• [Work required] Only the number is needed: the count of lines in the records with the word "BARO".

• [Records for the exercise]
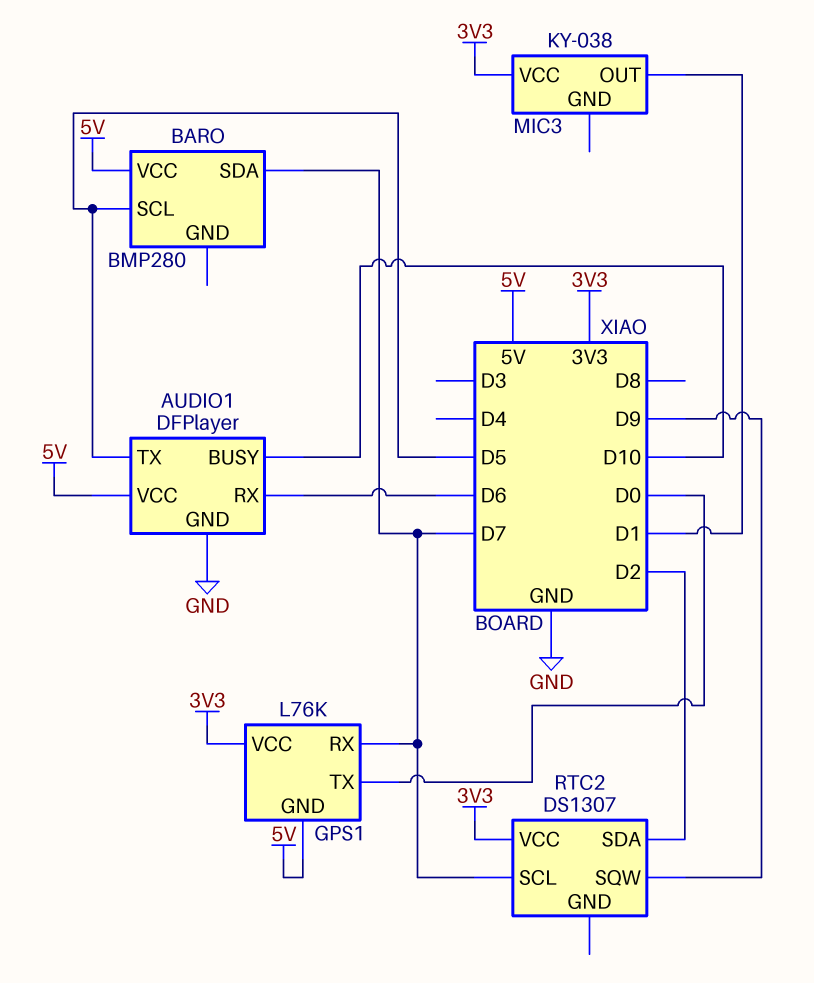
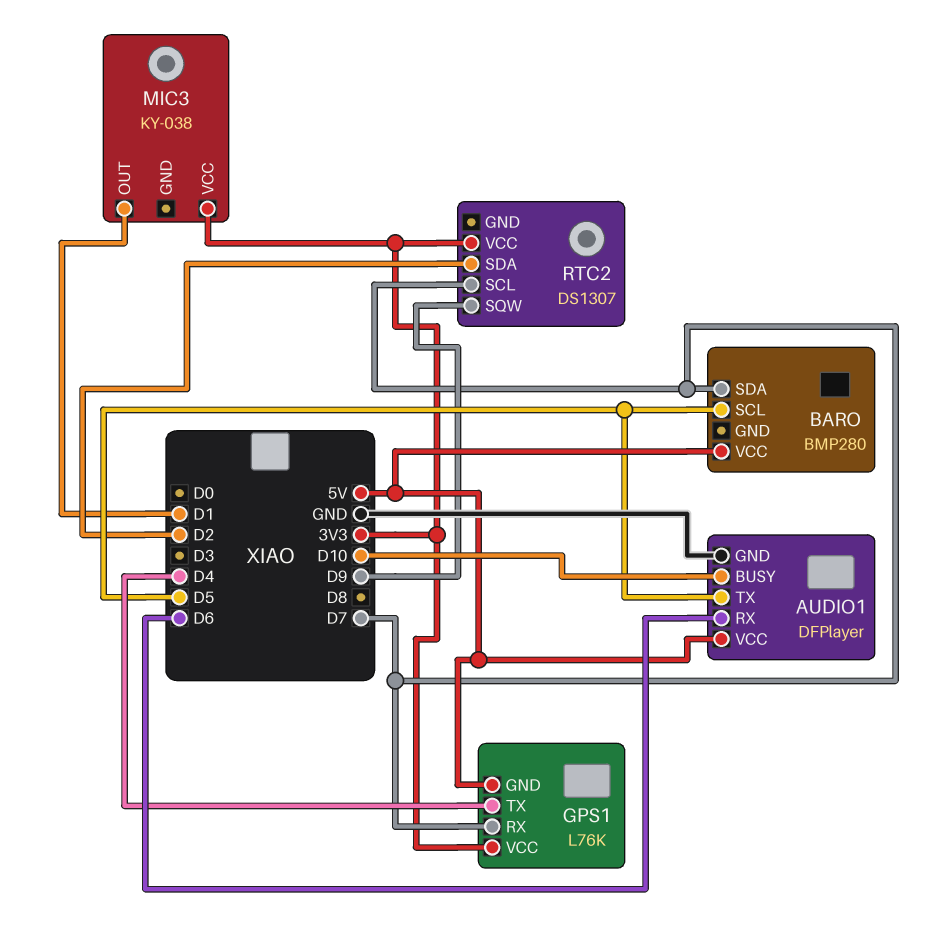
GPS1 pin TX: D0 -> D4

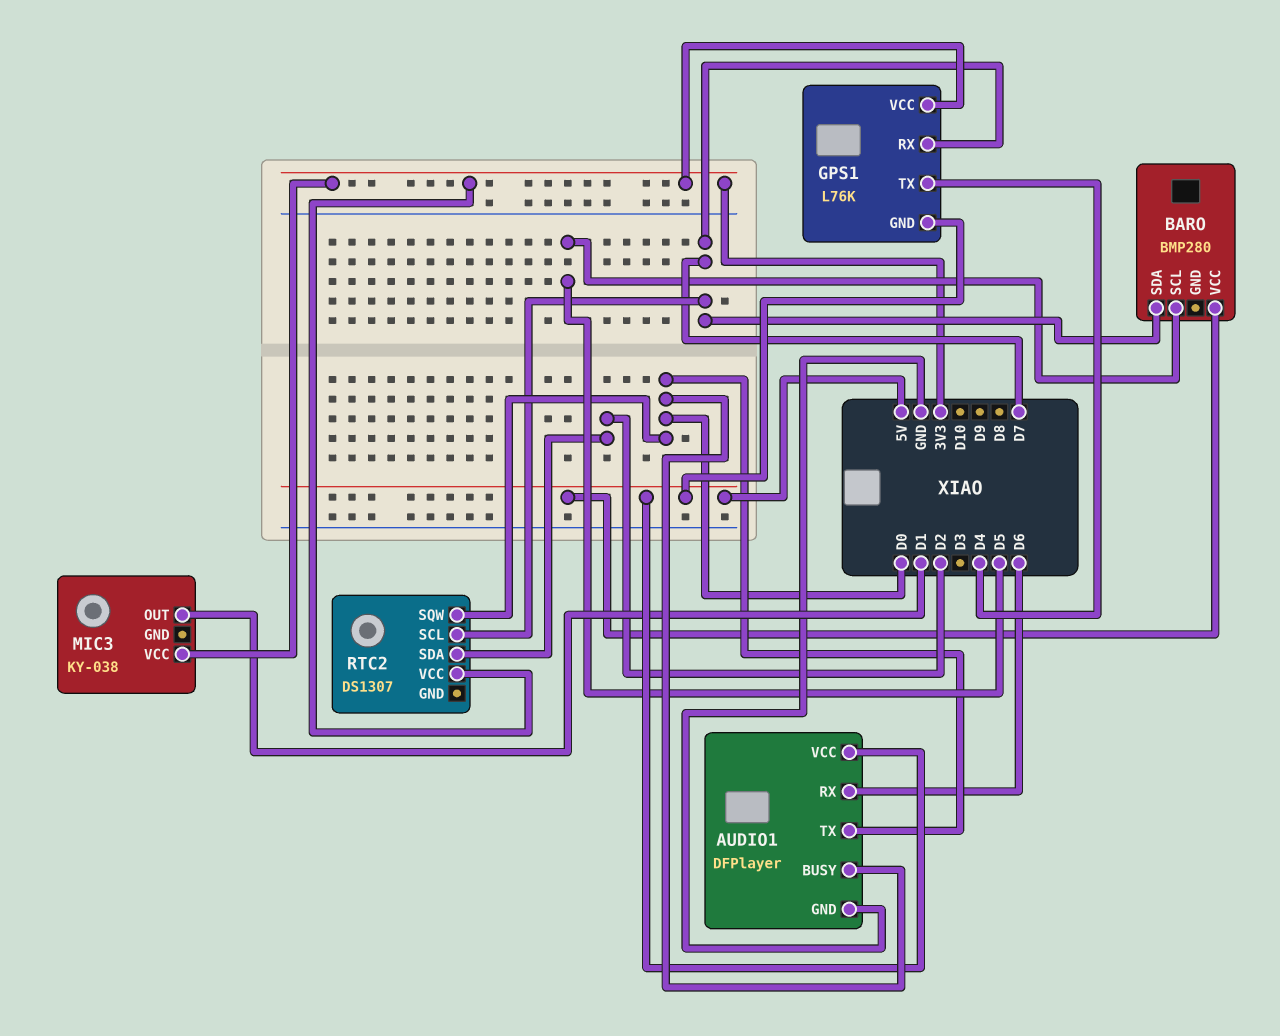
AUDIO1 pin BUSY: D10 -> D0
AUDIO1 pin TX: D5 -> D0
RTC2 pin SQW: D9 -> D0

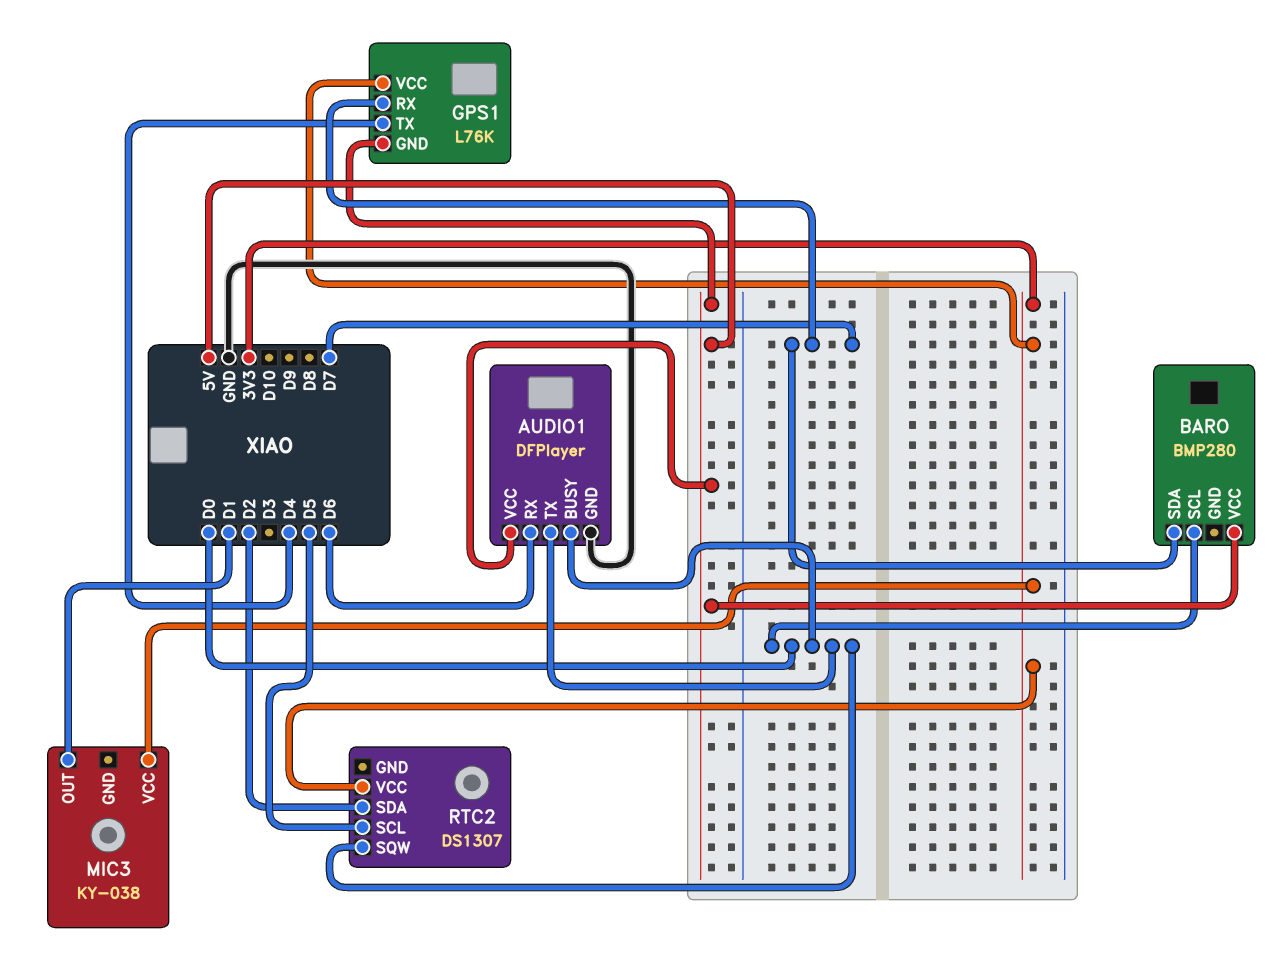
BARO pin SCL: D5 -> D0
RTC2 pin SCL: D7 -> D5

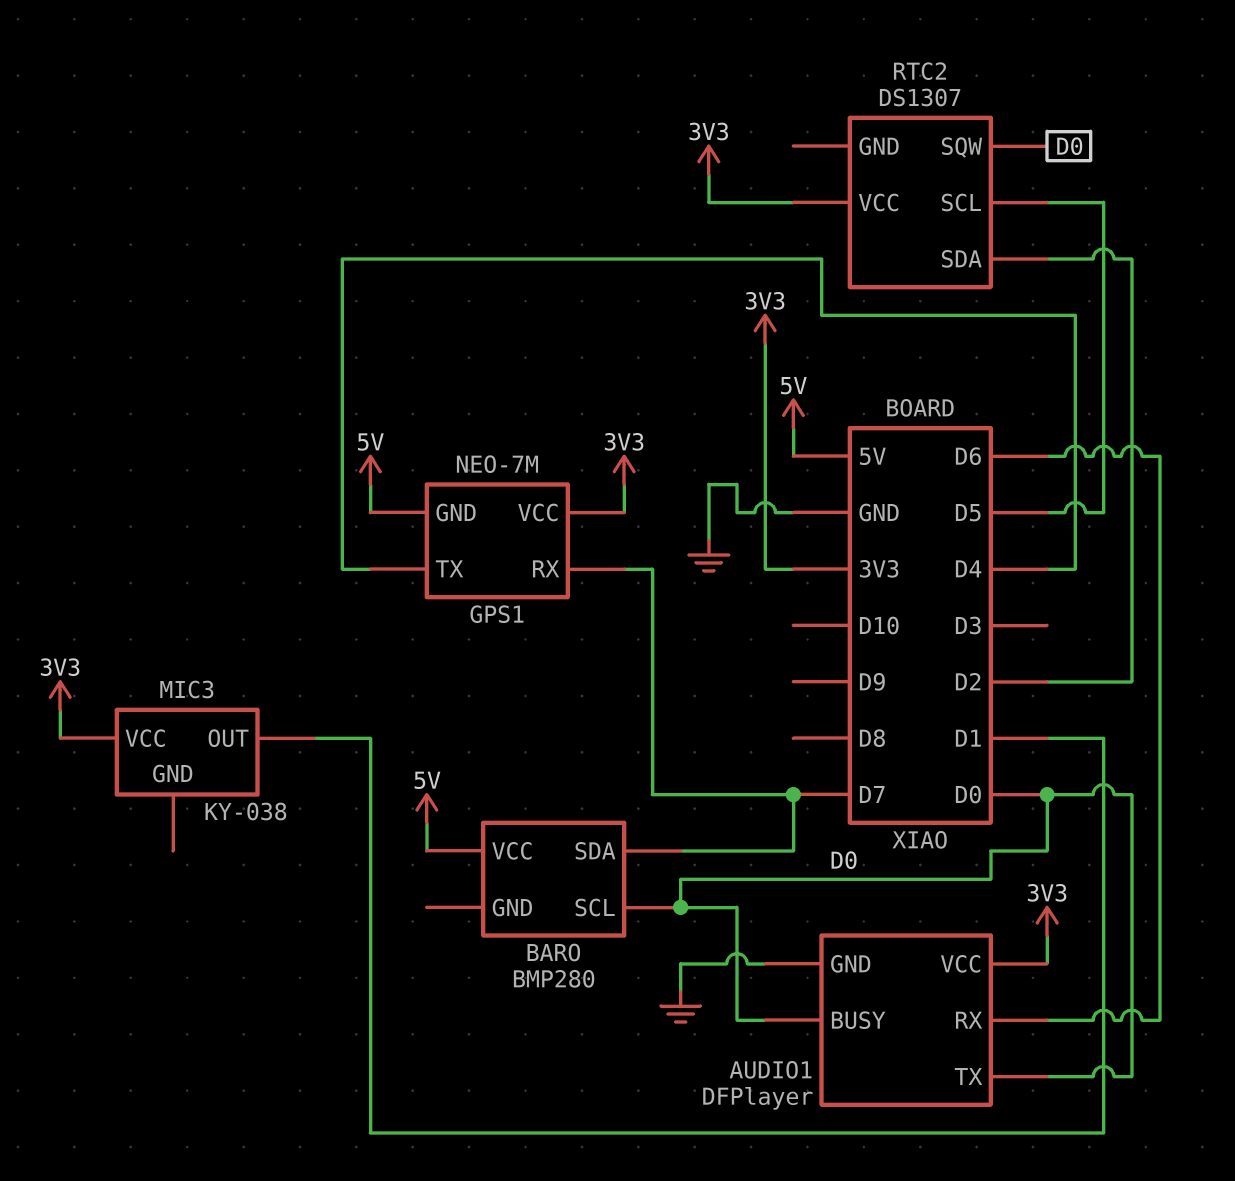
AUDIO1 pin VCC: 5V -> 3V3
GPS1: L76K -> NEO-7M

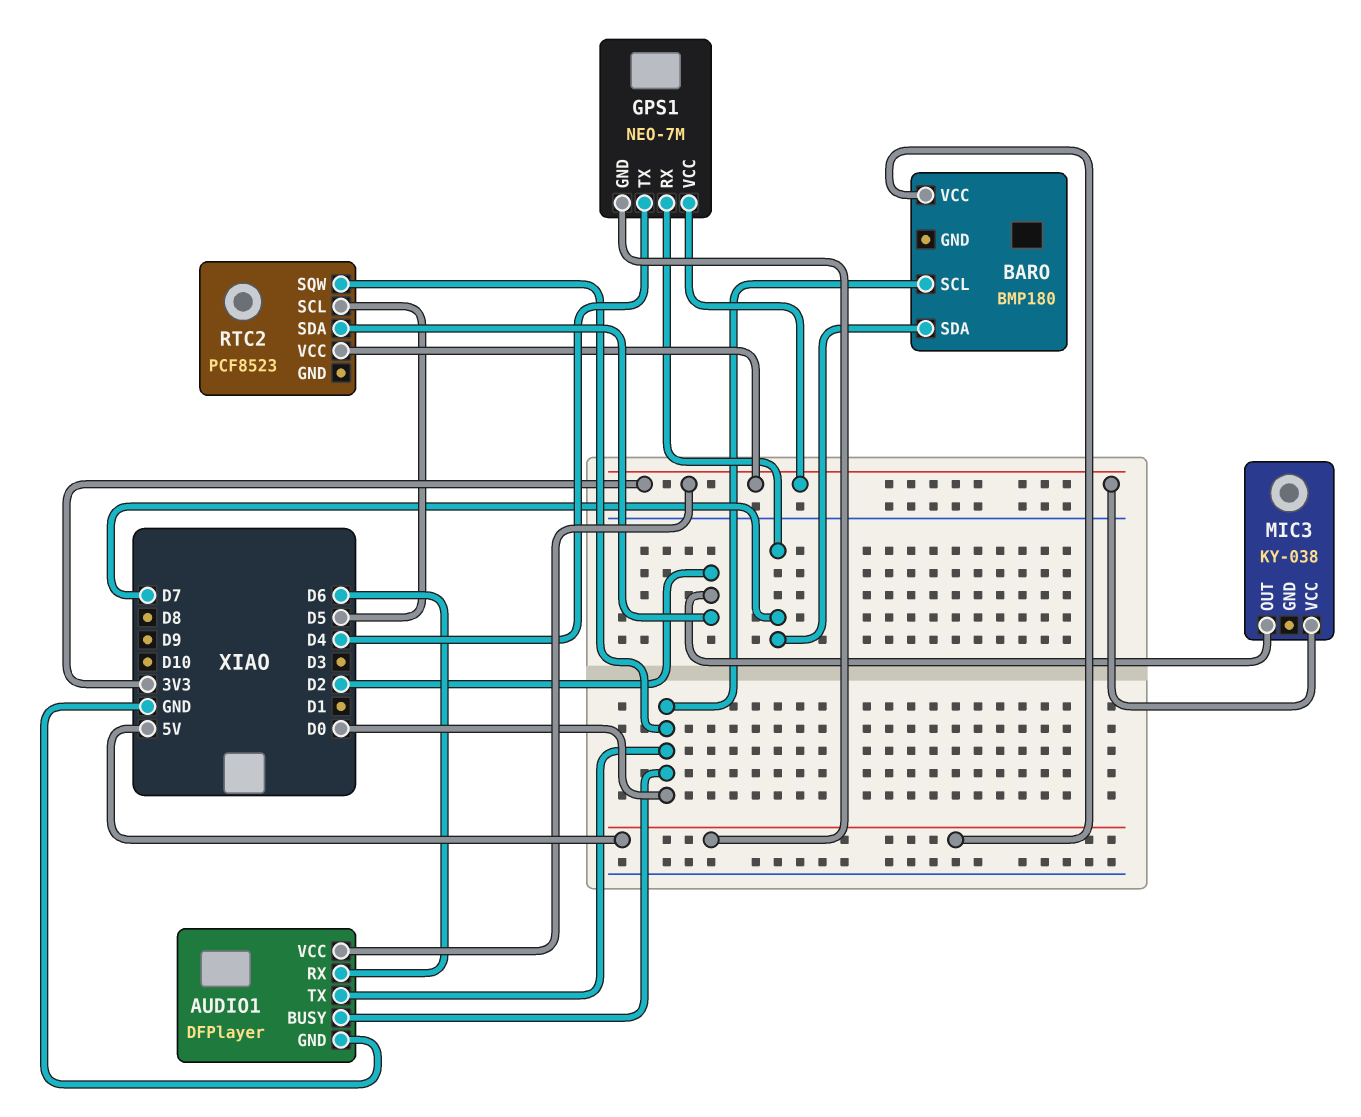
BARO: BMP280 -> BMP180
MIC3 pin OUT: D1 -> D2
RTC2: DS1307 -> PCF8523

• [Result] 2